(Content revision data)
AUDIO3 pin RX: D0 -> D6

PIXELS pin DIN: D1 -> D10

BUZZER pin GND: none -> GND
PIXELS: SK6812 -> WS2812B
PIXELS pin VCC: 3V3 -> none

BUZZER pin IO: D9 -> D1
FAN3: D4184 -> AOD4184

==

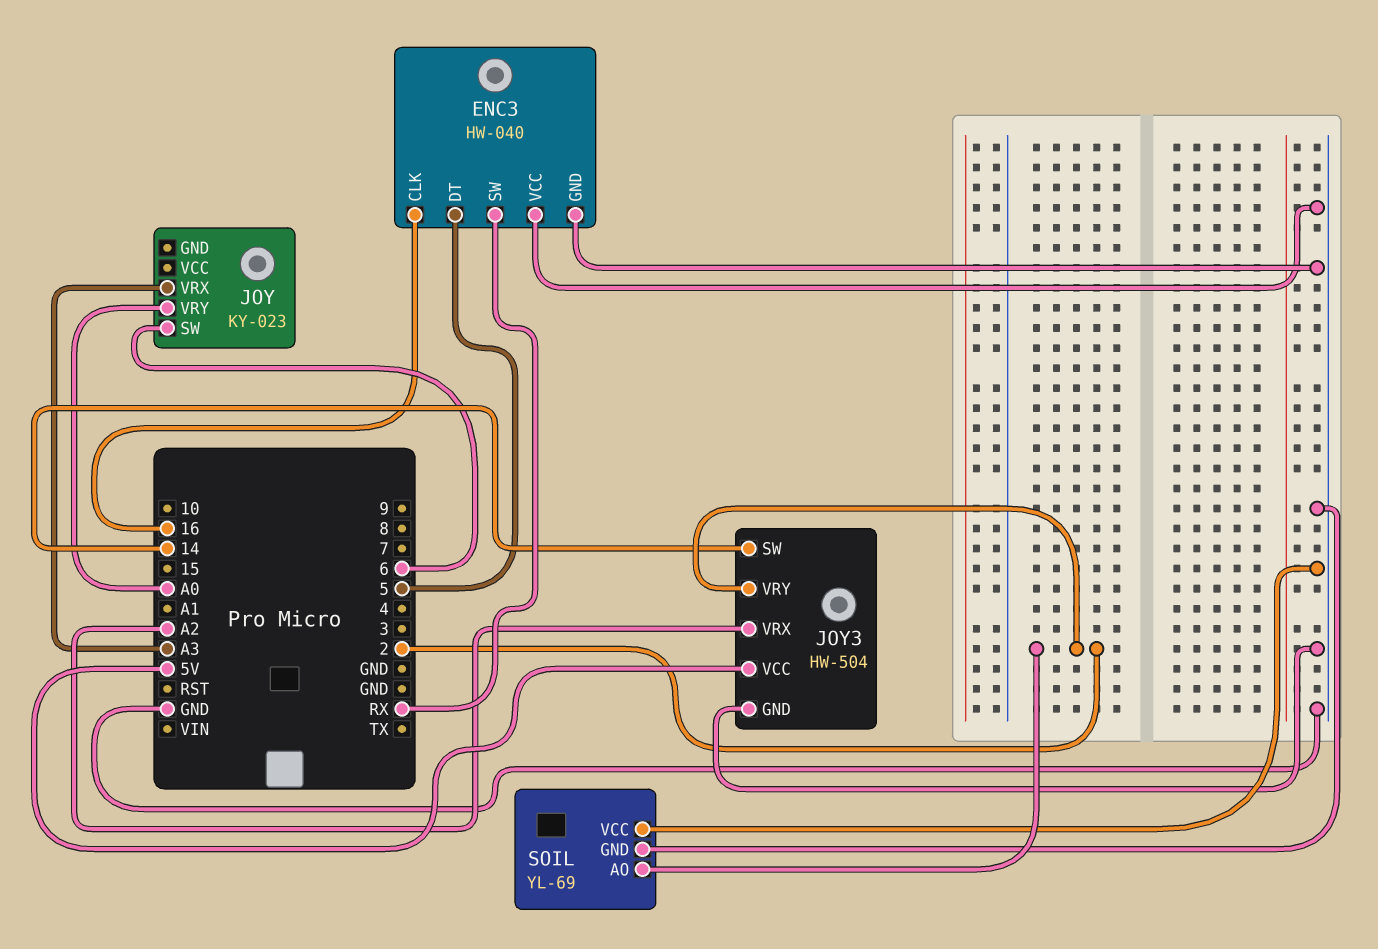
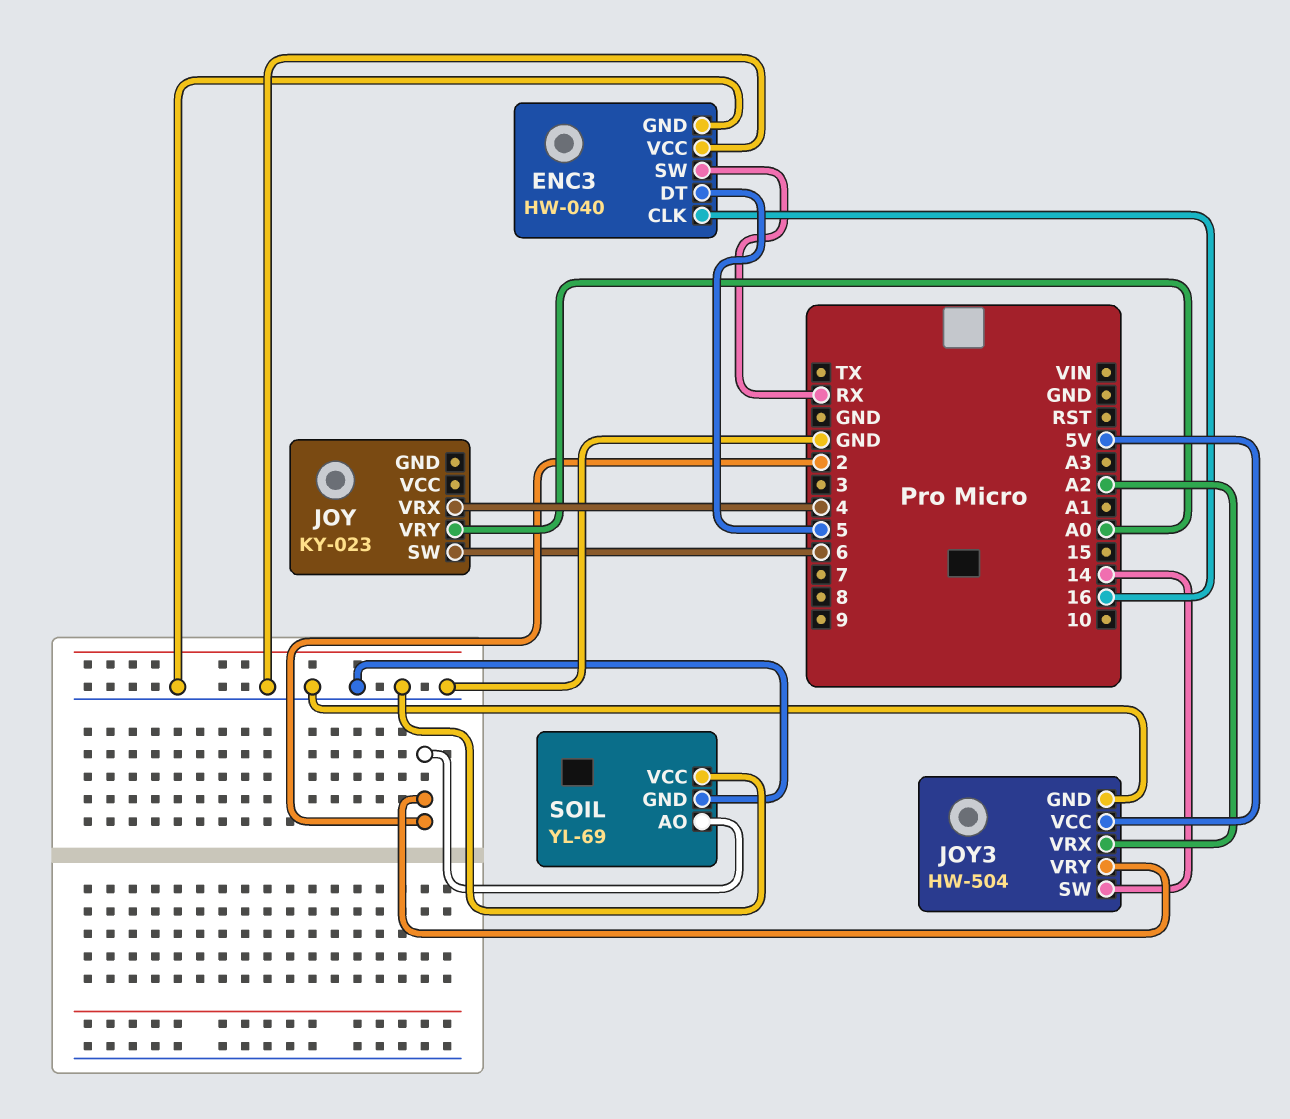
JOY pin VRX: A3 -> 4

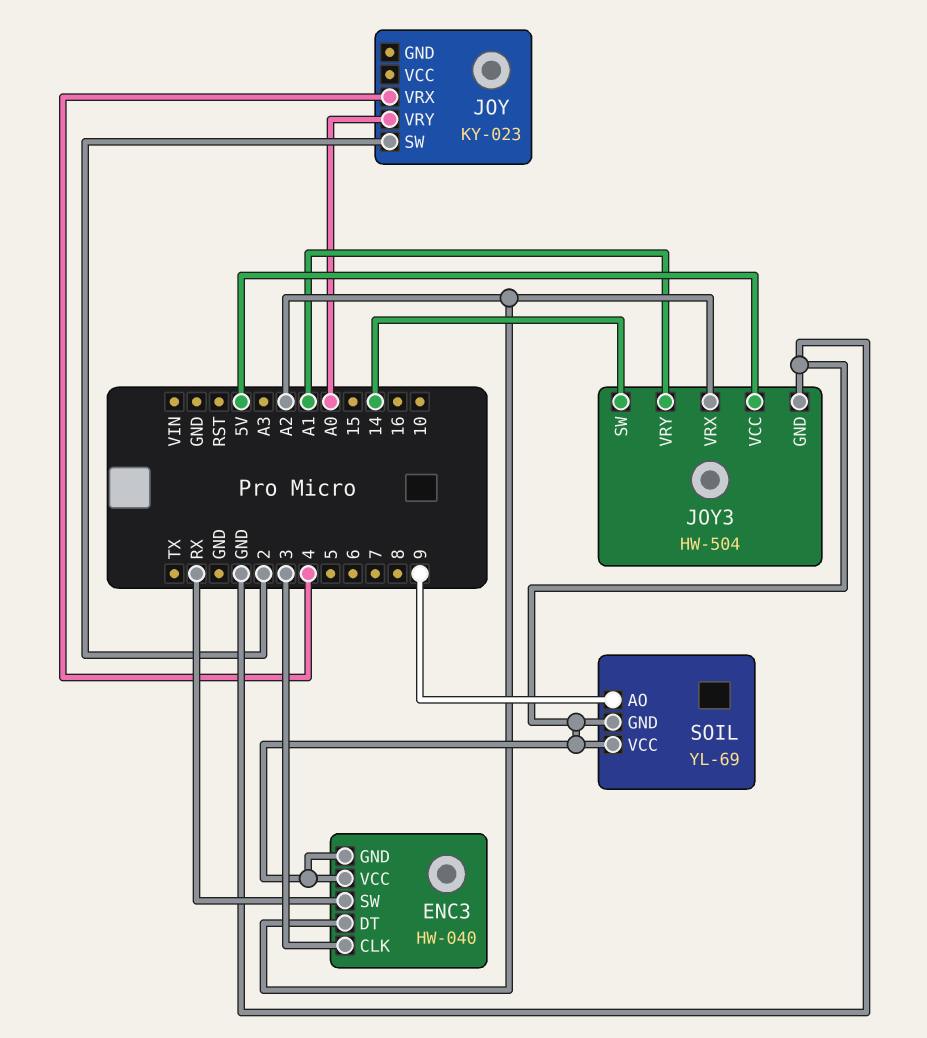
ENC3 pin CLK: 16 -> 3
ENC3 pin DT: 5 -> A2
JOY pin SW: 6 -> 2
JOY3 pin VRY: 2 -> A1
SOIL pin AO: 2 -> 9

-- REQUIRED WORK --
Filter the entries above and copy only the lines that hold "BUZZER".

-- SOLUTION TO THIS PROBLEM --
BUZZER pin GND: none -> GND
BUZZER pin IO: D9 -> D1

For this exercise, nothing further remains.